> **Aim of the exercise**:
Copy the rows below word for word, starting with the line that contains "The yellow paisley fabric dress at center is positioned under" and continuing through the end of the rows. Leave out the pictures.

> **Records for the task**:
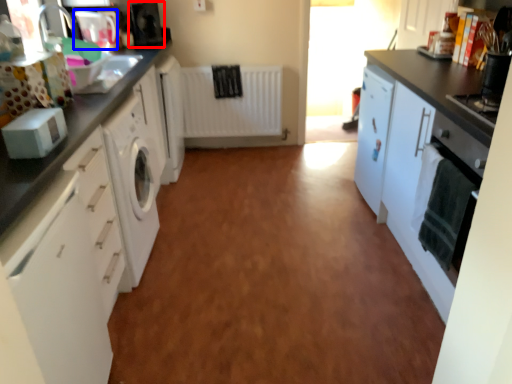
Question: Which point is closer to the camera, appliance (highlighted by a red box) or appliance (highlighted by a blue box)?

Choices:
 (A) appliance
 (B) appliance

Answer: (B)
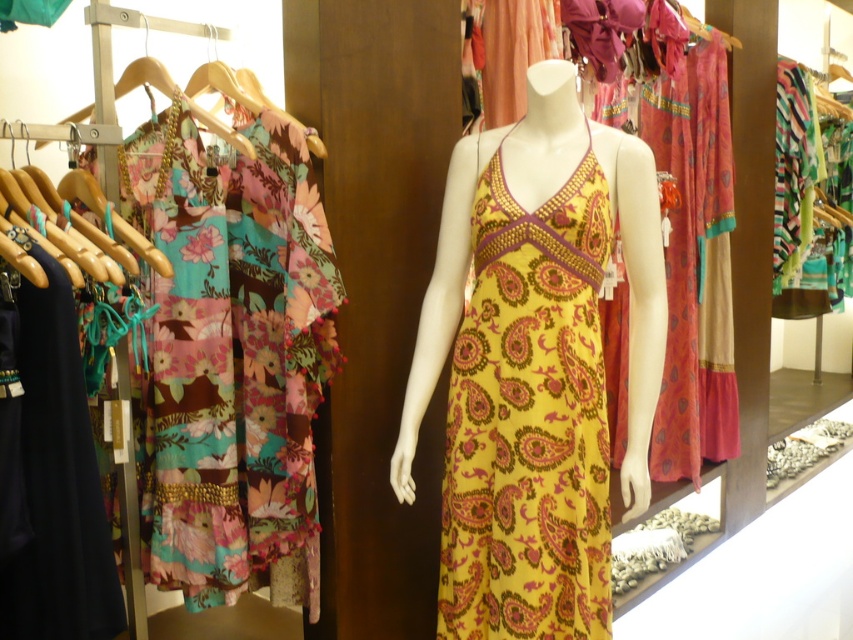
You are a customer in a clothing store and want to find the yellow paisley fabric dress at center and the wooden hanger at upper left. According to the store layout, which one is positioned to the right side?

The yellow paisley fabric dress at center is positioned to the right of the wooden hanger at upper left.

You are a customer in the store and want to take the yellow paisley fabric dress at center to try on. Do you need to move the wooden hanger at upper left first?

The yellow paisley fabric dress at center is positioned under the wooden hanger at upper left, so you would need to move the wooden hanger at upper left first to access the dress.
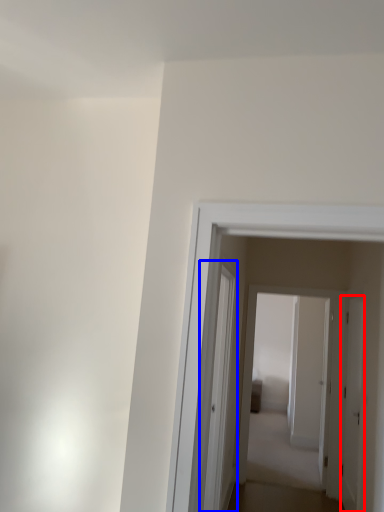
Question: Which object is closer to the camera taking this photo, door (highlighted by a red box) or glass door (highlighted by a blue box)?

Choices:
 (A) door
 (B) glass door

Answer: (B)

> **Reply**:
The yellow paisley fabric dress at center is positioned under the wooden hanger at upper left, so you would need to move the wooden hanger at upper left first to access the dress.
Question: Which object is closer to the camera taking this photo, door (highlighted by a red box) or glass door (highlighted by a blue box)?

Choices:
 (A) door
 (B) glass door

Answer: (B)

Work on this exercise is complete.